> **WORK REQUIRED**: Records follow. Copy every line with "jabłko".

> **DATA TO EXAMINE**:
**********
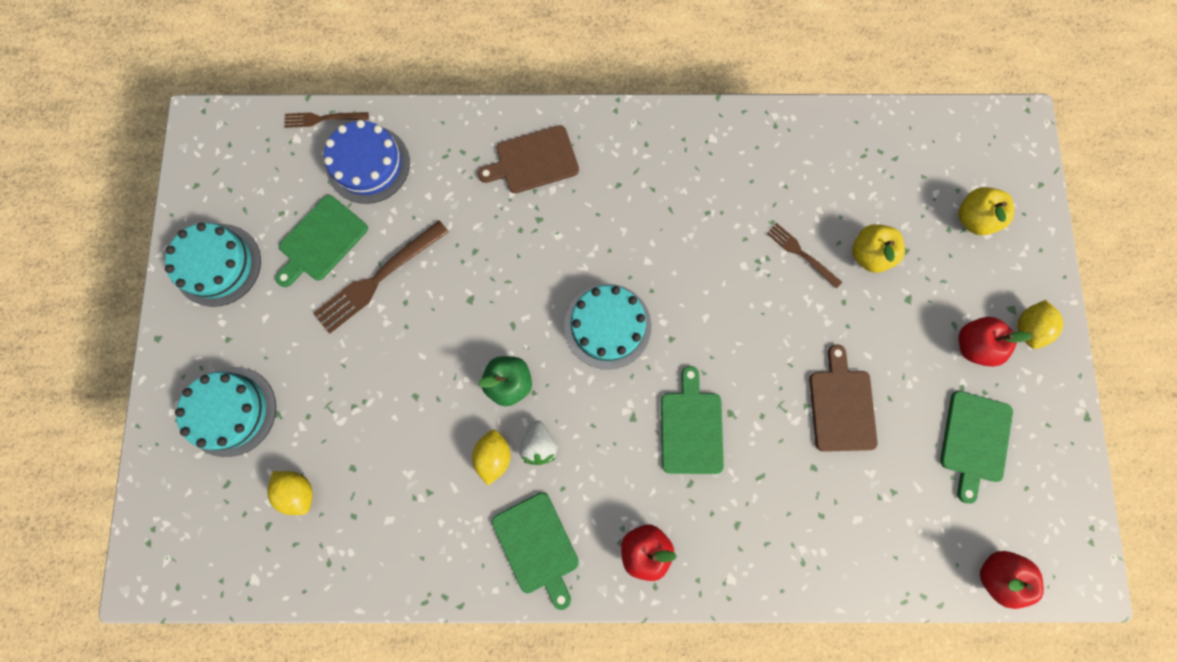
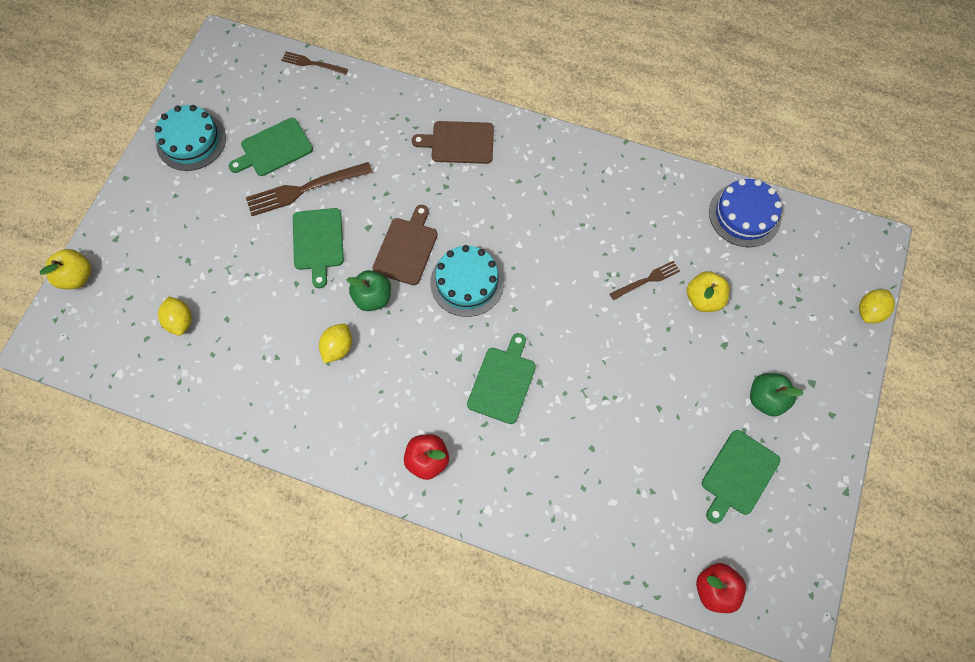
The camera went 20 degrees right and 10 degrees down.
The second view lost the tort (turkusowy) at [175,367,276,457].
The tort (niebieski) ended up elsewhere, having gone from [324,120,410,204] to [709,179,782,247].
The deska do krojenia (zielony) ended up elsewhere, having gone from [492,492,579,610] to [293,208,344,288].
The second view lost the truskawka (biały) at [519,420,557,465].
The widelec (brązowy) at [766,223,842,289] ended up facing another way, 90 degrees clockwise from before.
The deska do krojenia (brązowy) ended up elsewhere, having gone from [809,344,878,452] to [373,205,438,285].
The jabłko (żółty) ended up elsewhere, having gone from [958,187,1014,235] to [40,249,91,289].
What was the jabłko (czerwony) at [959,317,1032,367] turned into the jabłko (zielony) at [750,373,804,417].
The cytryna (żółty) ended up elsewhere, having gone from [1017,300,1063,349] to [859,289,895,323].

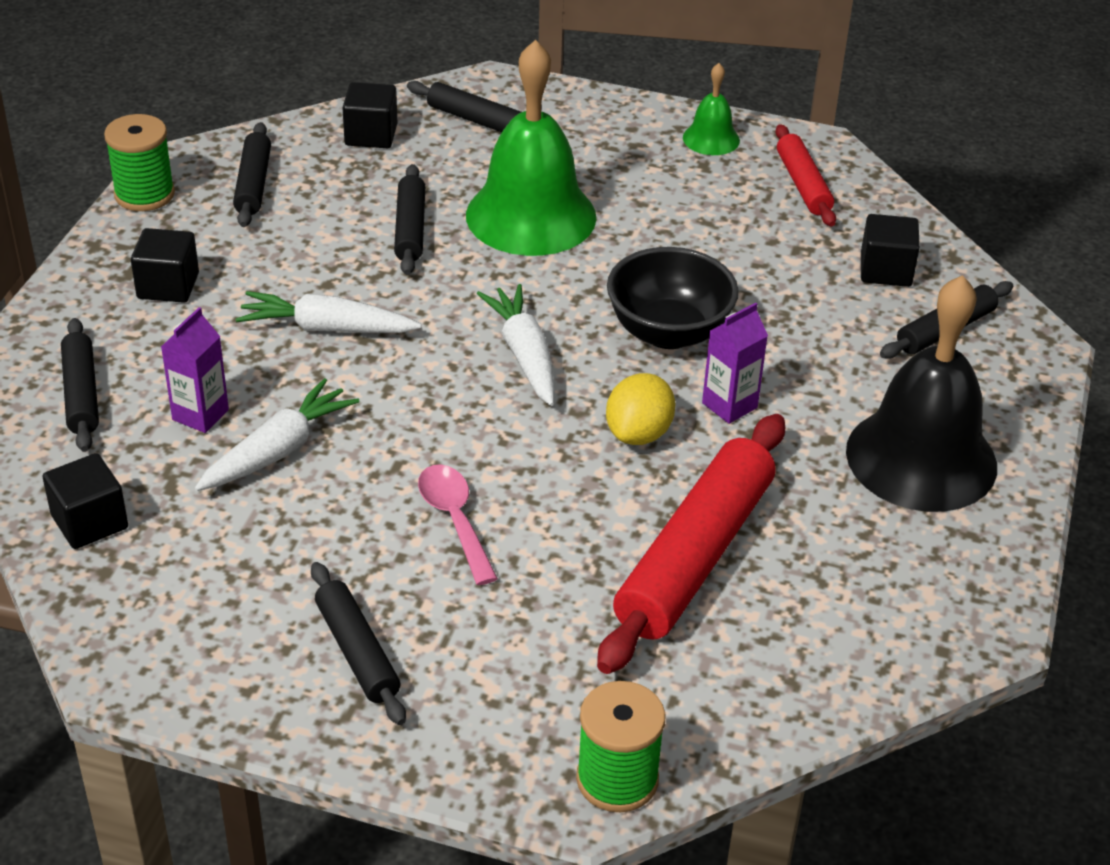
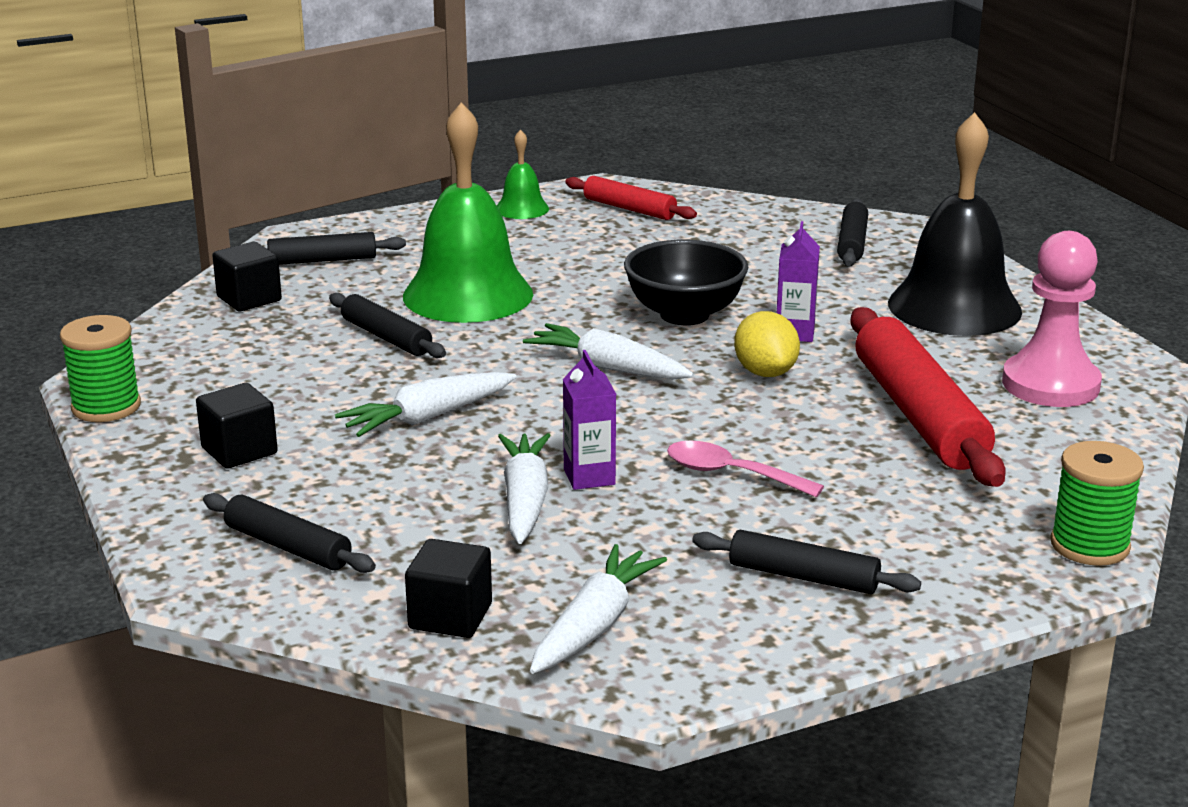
The camera went 40 degrees left and 15 degrees down.
The karton mleka (fioletowy) ended up elsewhere, having gone from [161,307,229,433] to [563,350,616,490].
The second view lost the wałek do ciasta (czarny) at [233,122,271,227].
The second view lost the sześcian (czarny) at [861,214,920,287].
The second view gained the marchewka (biały) at [530,544,667,674].
The second view gained the pionek (różowy) at [1002,231,1102,407].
**********
> **FINISHED TASK**:
The jabłko (żółty) ended up elsewhere, having gone from [958,187,1014,235] to [40,249,91,289].
What was the jabłko (czerwony) at [959,317,1032,367] turned into the jabłko (zielony) at [750,373,804,417].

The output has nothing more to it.